* TASK OBJECTIVE *
The data follows this line. Copy verbatim the line with "JOY pin VRY: A1 -> B0" and each line after it to the end.

* SUPPLIED DATA *
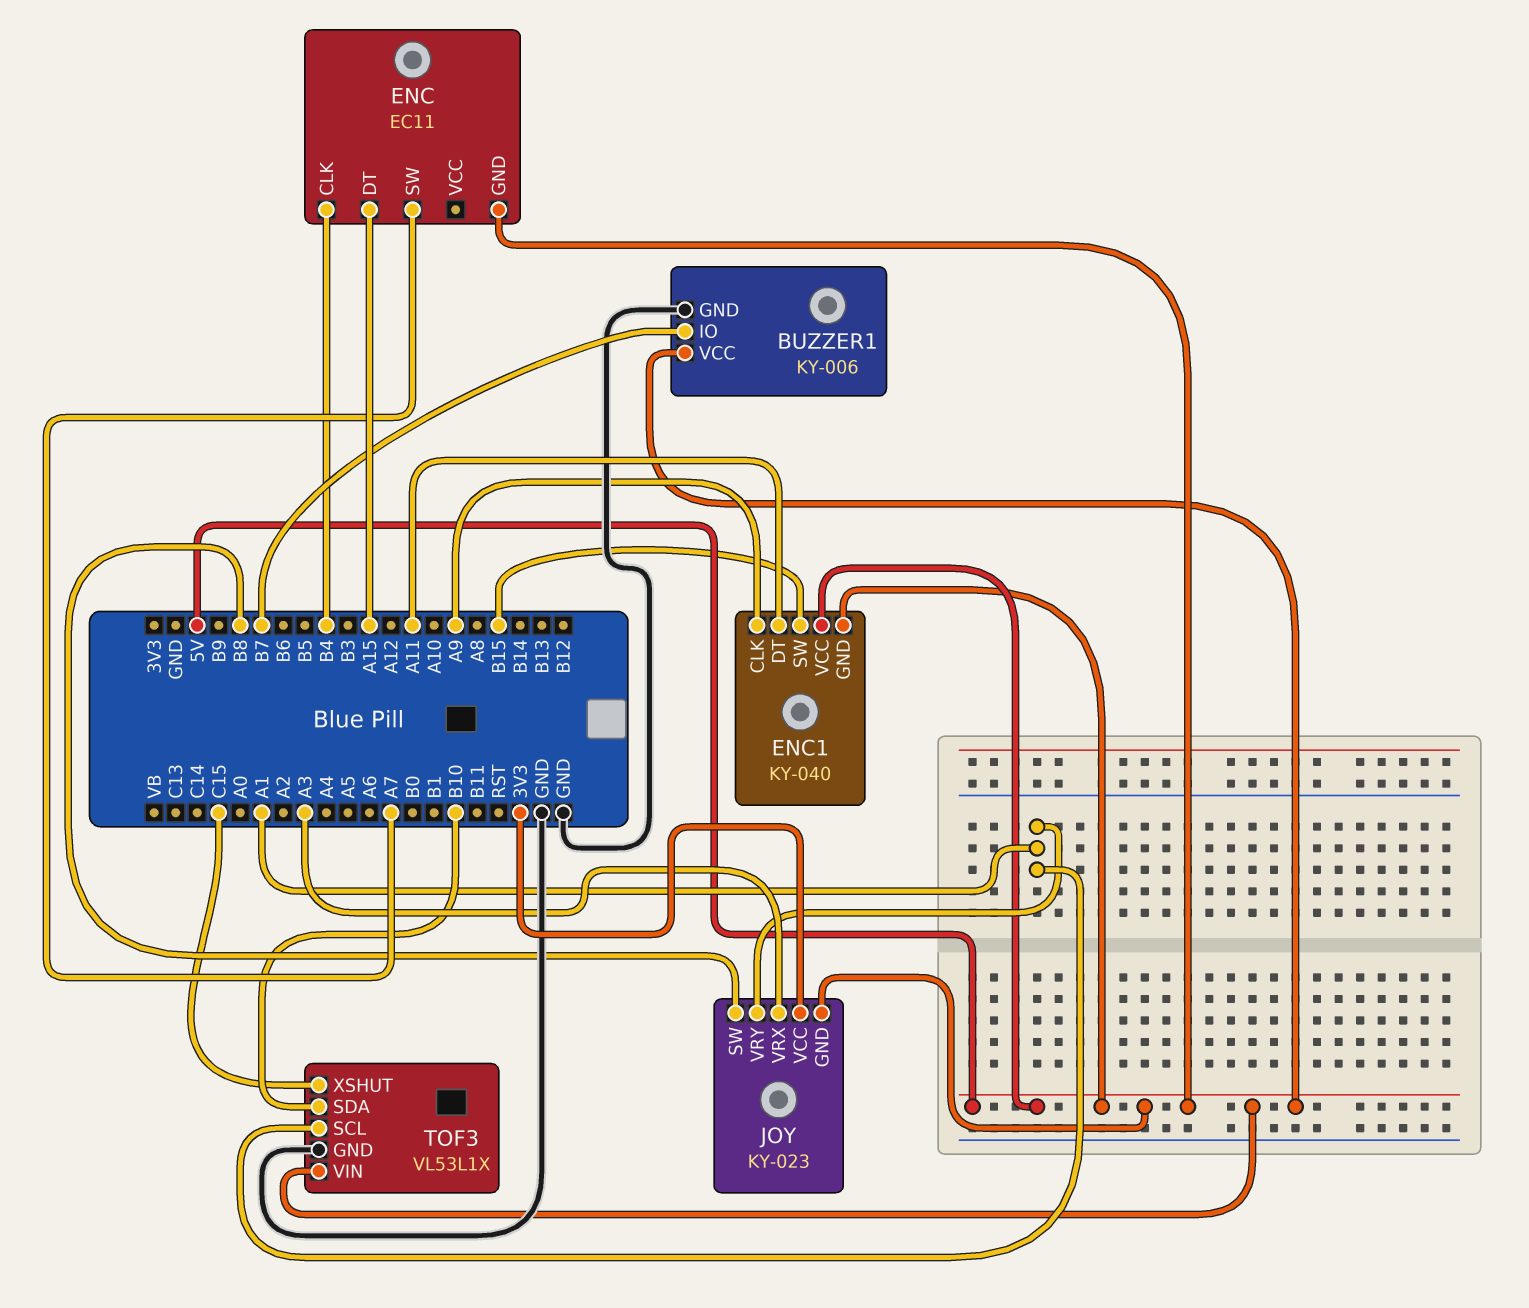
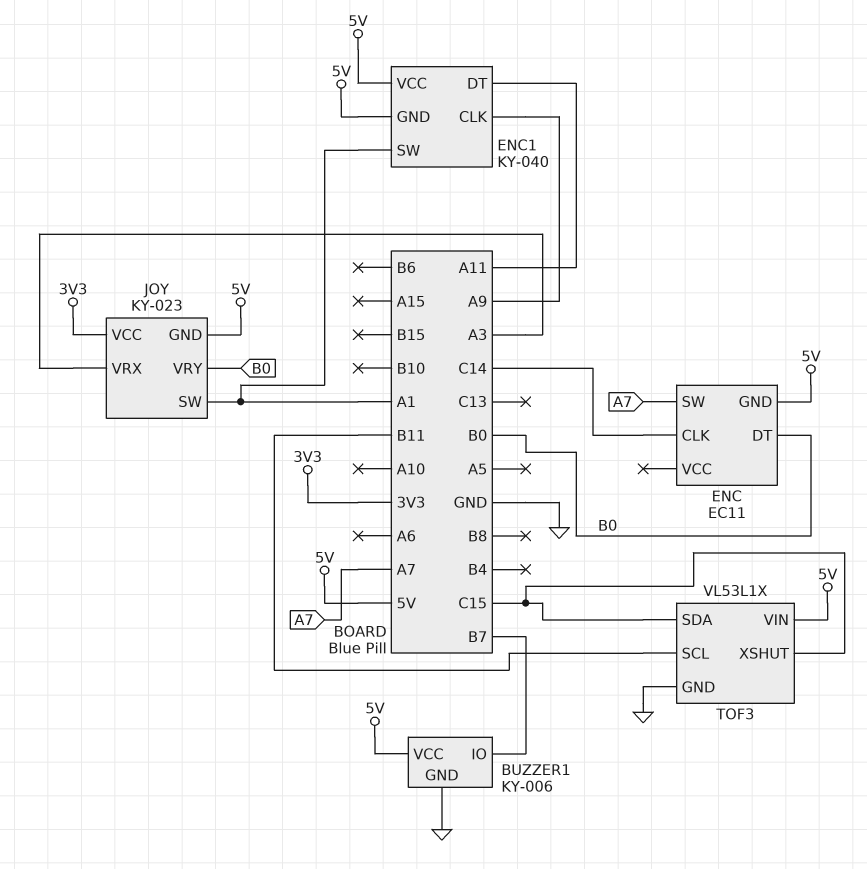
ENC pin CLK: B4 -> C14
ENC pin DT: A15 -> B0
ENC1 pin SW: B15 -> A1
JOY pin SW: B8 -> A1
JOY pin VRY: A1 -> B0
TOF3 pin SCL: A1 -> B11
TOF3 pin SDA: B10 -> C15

* EXERCISE SOLUTION *
JOY pin VRY: A1 -> B0
TOF3 pin SCL: A1 -> B11
TOF3 pin SDA: B10 -> C15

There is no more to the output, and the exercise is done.